> [Data supplied]:
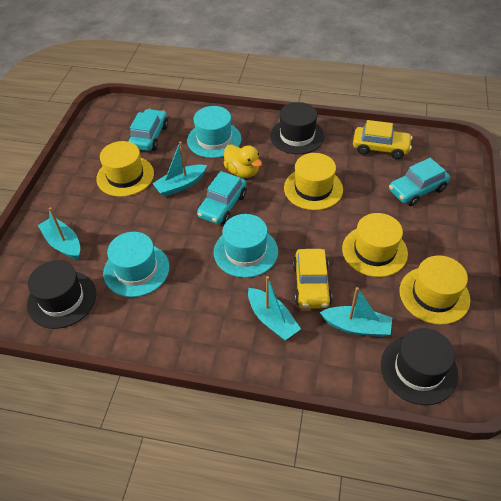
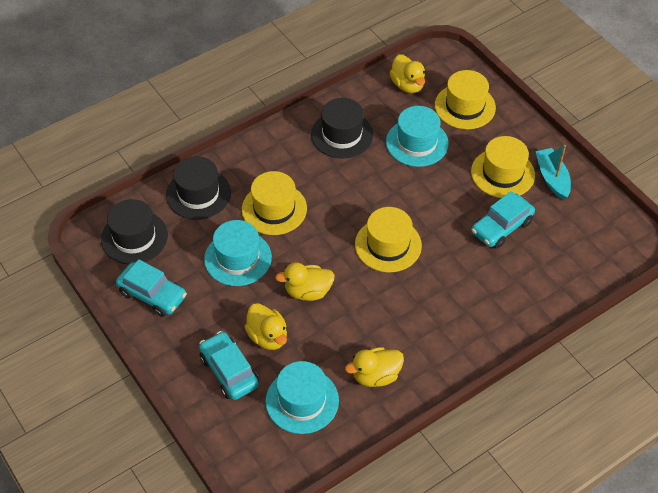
turquoise boat: [38,207,80,260] [152,141,207,197] [248,276,301,340] [320,287,392,337] = 4 -> [535,145,571,200] = 1
yellow car: [293,249,332,309] [353,120,412,159] = 2 -> none = 0
yellow duck: [224,144,262,178] = 1 -> [245,303,287,350] [275,262,335,301] [345,347,404,387] [389,54,425,93] = 4

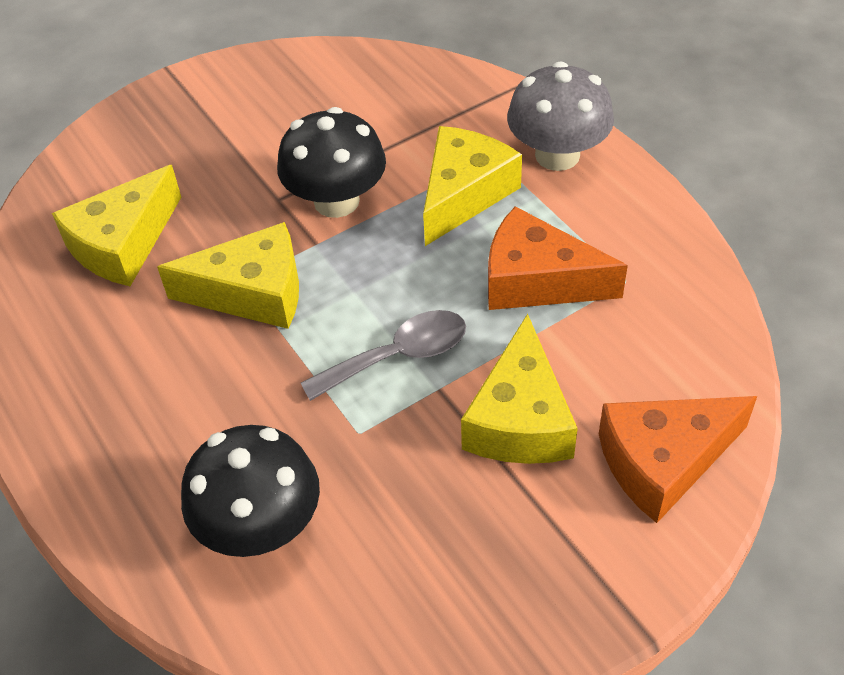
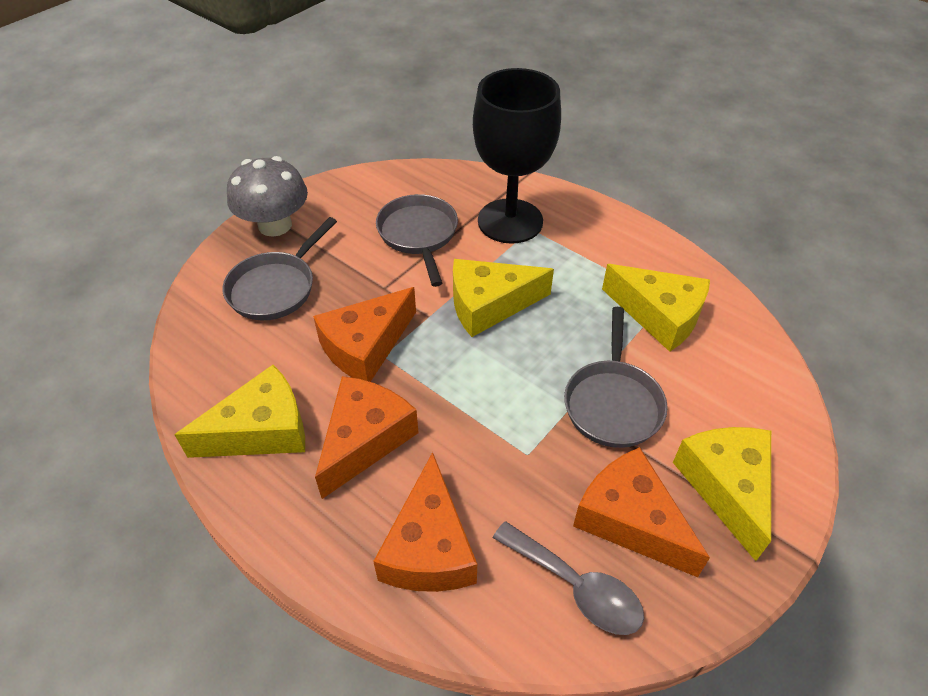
black goblet: none = 0 -> [473,68,561,244] = 1
black mushroom: [181,425,320,557] [277,107,386,218] = 2 -> none = 0
grey pan: none = 0 -> [222,217,337,320] [376,194,458,287] [564,307,667,448] = 3
orange cheese: [488,206,628,310] [599,396,757,523] = 2 -> [313,287,416,382] [315,376,419,499] [373,452,477,592] [573,447,710,577] = 4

> [Work required]:
Using the records above, copy each line that contains "none".

> [Reply to the exercise]:
yellow car: [293,249,332,309] [353,120,412,159] = 2 -> none = 0
black goblet: none = 0 -> [473,68,561,244] = 1
black mushroom: [181,425,320,557] [277,107,386,218] = 2 -> none = 0
grey pan: none = 0 -> [222,217,337,320] [376,194,458,287] [564,307,667,448] = 3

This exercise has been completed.